EXERCISE INSTRUCTIONS: Your answer must be the listing repeated word for word, without its pictures.

MATERIAL TO PROCESS:
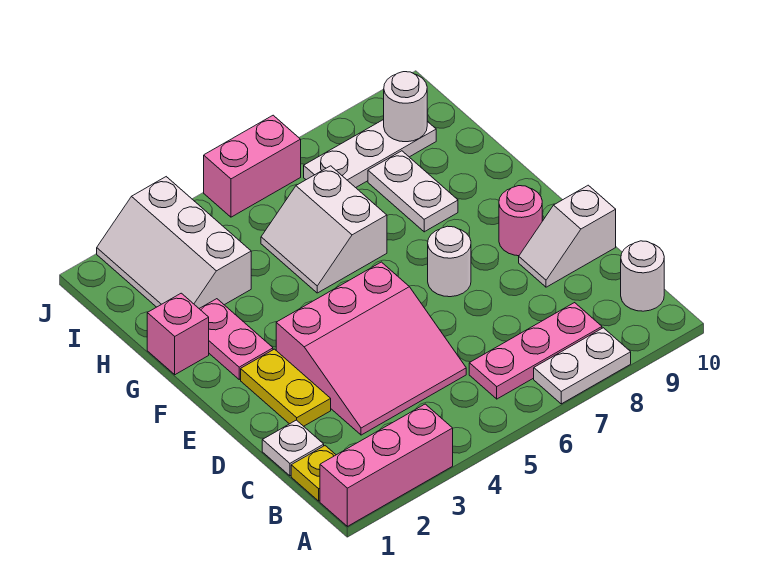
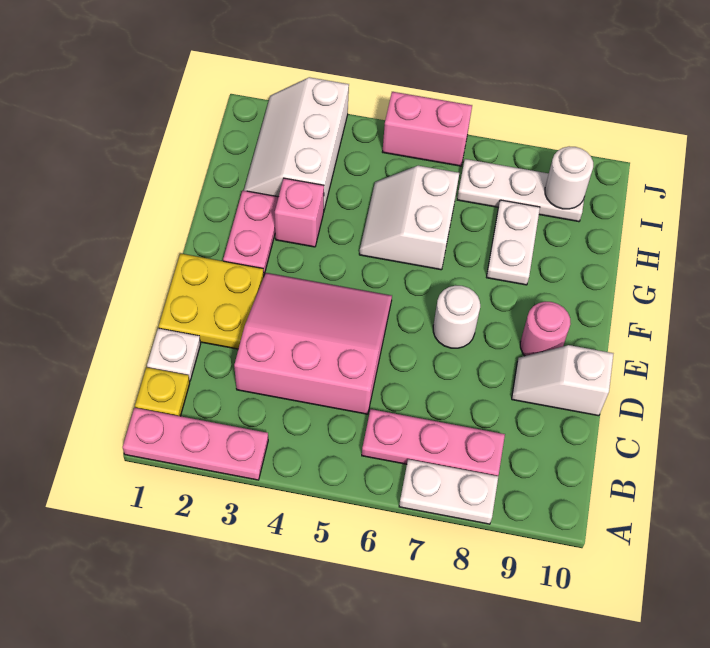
pink brick A1:A3 level 1 -> pink plate A1:A3 level 1
white round brick B10 level 1 -> none
pink slope C3:E5 level 1 top E -> pink slope C3:E5 level 1 top C
yellow plate D2:E2 level 1 -> yellow plate D1:E2 level 1
pink brick G1 level 1 -> pink brick G3 level 1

EXERCISE SOLUTION:
pink brick A1:A3 level 1 -> pink plate A1:A3 level 1
white round brick B10 level 1 -> none
pink slope C3:E5 level 1 top E -> pink slope C3:E5 level 1 top C
yellow plate D2:E2 level 1 -> yellow plate D1:E2 level 1
pink brick G1 level 1 -> pink brick G3 level 1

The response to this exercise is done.